- [Data records]:
▬▬▬▬▬▬▬▬▬▬
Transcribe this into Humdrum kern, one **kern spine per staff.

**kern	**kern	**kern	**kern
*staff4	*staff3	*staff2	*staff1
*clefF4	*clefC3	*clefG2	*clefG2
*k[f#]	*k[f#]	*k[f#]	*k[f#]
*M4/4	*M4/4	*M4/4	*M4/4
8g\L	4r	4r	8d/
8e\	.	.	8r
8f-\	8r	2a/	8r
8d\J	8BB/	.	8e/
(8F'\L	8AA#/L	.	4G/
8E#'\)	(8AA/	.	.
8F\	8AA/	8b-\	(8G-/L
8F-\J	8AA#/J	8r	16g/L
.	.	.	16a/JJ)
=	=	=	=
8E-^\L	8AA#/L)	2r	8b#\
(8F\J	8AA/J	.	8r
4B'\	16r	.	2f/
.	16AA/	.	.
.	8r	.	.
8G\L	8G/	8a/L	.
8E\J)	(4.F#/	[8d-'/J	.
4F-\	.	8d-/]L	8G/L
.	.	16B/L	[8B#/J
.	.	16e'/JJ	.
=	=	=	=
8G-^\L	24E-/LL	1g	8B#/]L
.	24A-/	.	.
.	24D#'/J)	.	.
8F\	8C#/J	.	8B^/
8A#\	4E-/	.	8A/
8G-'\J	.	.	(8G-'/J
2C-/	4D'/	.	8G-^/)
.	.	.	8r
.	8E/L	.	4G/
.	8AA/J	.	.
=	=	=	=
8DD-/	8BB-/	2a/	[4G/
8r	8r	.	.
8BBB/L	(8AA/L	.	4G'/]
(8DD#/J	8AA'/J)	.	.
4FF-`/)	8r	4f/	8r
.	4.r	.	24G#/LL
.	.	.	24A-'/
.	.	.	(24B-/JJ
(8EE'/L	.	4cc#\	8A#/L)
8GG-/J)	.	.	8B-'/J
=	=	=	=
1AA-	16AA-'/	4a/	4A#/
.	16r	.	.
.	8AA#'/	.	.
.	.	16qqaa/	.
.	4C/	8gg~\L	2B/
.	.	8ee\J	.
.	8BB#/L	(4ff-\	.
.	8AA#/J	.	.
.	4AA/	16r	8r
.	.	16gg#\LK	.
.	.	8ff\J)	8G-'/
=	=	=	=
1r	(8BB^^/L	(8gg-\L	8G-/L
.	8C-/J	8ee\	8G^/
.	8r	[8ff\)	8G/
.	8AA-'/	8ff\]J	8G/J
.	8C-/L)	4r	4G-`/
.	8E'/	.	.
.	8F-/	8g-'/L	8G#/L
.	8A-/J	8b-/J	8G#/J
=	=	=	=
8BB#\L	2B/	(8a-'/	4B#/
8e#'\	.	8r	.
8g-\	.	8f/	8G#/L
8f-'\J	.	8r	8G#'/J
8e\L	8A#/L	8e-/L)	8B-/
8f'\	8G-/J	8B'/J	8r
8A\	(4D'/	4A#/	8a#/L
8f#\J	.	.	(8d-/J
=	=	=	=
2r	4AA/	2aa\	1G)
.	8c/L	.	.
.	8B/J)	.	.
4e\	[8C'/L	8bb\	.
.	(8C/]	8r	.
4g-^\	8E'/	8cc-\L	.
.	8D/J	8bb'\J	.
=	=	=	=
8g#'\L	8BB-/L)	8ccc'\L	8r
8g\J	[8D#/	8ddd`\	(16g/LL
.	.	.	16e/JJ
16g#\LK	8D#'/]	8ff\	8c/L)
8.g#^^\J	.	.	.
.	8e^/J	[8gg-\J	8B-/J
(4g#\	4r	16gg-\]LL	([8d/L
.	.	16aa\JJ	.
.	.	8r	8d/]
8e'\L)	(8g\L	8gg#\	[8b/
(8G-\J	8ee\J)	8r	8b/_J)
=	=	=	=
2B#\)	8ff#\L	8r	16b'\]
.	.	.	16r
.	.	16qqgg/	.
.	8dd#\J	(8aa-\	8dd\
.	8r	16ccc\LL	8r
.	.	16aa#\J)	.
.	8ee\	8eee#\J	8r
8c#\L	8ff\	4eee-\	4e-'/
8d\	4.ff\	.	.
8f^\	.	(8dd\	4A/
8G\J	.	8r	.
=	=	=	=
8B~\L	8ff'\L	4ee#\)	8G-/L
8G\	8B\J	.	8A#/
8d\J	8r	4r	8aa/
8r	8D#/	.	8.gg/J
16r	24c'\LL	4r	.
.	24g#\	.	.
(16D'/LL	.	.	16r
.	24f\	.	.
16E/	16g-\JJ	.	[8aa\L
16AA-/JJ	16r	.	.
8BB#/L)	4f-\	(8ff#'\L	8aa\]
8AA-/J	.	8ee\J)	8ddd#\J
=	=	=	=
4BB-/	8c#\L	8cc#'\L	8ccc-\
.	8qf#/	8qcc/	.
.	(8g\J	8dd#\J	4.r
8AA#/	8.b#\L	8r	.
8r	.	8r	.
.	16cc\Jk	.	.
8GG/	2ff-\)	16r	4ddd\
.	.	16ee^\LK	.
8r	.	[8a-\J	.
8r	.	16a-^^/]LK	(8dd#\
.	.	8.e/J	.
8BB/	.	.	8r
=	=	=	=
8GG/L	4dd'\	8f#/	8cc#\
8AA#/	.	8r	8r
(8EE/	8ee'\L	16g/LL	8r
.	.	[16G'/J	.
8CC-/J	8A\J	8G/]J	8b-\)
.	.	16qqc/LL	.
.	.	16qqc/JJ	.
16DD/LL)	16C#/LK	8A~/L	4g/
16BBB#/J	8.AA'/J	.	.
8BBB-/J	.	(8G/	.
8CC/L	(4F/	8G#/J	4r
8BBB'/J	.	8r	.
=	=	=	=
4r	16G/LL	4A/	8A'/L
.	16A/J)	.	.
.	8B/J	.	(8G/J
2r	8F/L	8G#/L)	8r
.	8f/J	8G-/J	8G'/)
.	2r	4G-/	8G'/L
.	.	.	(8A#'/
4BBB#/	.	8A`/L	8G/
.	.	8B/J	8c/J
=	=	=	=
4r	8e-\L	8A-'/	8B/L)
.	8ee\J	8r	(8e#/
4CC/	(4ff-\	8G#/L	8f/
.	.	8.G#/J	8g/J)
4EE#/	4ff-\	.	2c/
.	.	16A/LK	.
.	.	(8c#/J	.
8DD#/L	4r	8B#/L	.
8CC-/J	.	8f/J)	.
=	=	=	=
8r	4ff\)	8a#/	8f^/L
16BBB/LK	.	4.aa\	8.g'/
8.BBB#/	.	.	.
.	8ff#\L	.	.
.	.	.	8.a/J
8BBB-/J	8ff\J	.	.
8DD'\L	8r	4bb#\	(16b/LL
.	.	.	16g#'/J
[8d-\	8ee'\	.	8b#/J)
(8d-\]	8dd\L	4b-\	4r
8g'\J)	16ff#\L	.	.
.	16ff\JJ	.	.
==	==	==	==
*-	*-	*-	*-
▬▬▬▬▬▬▬▬▬▬
- [TASK OBJECTIVE]: Find every line in the listing above that contains the string "kern", matching case exactly, and copy each of those lines in full.

- [WRITTEN REPLY]:
Transcribe this into Humdrum kern, one **kern spine per staff.
**kern	**kern	**kern	**kern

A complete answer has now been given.